Rewrite the material below with every "pink arrow" changed to "orange arrow" and nothing else altered, and omit the picture lines from your answer.

# Records for this task:
——

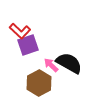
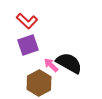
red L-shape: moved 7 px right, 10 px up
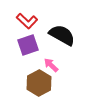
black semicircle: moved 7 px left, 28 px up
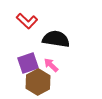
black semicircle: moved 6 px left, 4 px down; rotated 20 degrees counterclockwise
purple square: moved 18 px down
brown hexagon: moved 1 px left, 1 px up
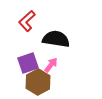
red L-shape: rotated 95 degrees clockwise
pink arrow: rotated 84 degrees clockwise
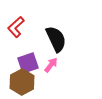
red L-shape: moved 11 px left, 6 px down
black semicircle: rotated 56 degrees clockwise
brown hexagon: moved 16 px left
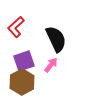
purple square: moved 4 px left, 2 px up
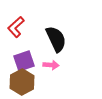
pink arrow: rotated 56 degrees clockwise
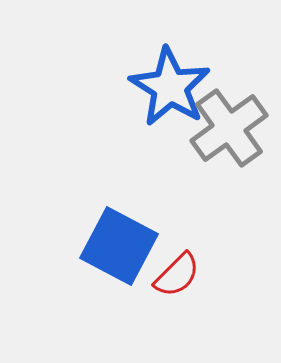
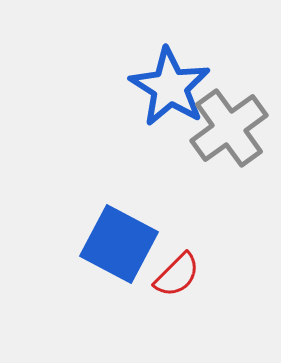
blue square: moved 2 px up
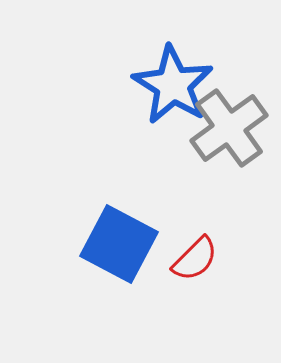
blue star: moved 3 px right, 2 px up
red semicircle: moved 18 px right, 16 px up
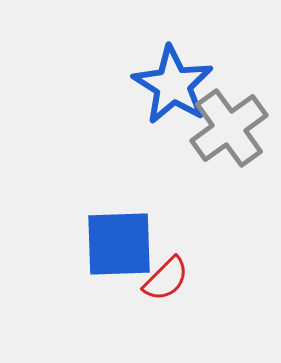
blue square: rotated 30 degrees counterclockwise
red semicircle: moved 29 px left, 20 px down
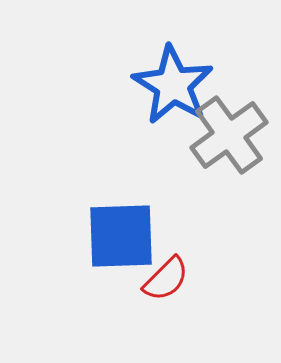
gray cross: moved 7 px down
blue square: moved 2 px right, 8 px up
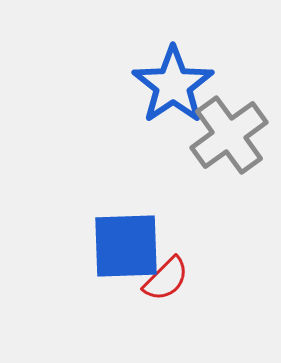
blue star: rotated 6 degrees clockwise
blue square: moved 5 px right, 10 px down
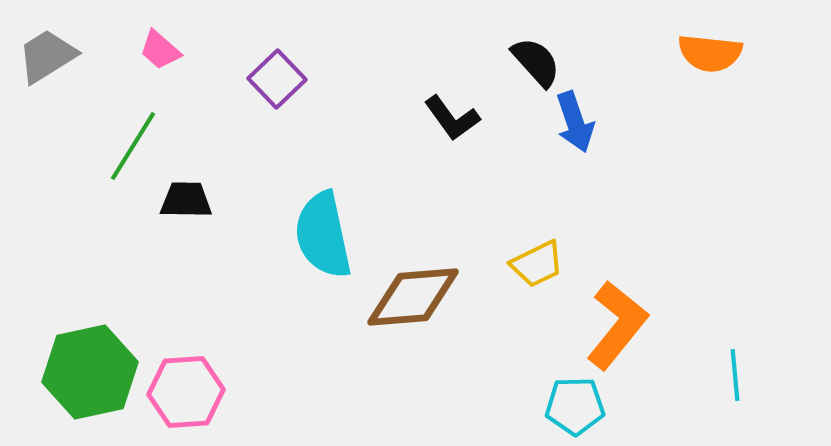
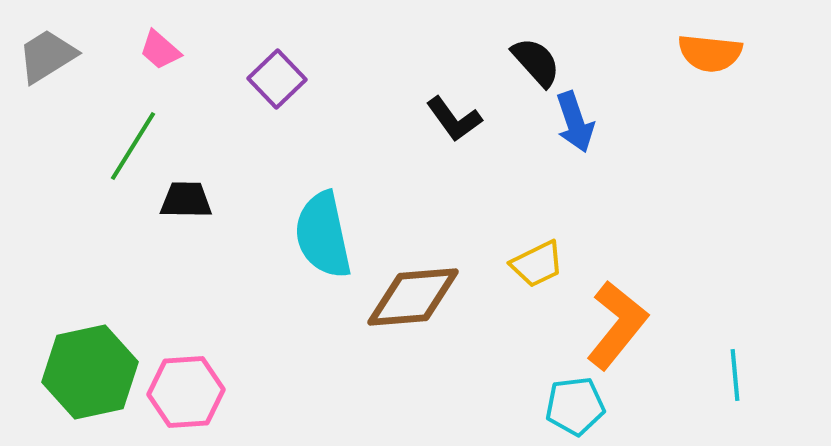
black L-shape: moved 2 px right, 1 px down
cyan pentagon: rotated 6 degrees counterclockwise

——

# Completed task:
red L-shape: moved 7 px right, 10 px up
black semicircle: moved 7 px left, 28 px up
black semicircle: moved 6 px left, 4 px down; rotated 20 degrees counterclockwise
purple square: moved 18 px down
brown hexagon: moved 1 px left, 1 px up
red L-shape: rotated 95 degrees clockwise
orange arrow: rotated 84 degrees clockwise
red L-shape: moved 11 px left, 6 px down
black semicircle: rotated 56 degrees clockwise
brown hexagon: moved 16 px left
purple square: moved 4 px left, 2 px up
orange arrow: rotated 56 degrees clockwise
blue square: moved 2 px up
blue star: moved 3 px right, 2 px up
red semicircle: moved 18 px right, 16 px up
blue square: rotated 30 degrees counterclockwise
red semicircle: moved 29 px left, 20 px down
gray cross: moved 7 px down
blue square: moved 2 px right, 8 px up
blue star: rotated 6 degrees clockwise
blue square: moved 5 px right, 10 px down
black L-shape: moved 2 px right, 1 px down
cyan pentagon: rotated 6 degrees counterclockwise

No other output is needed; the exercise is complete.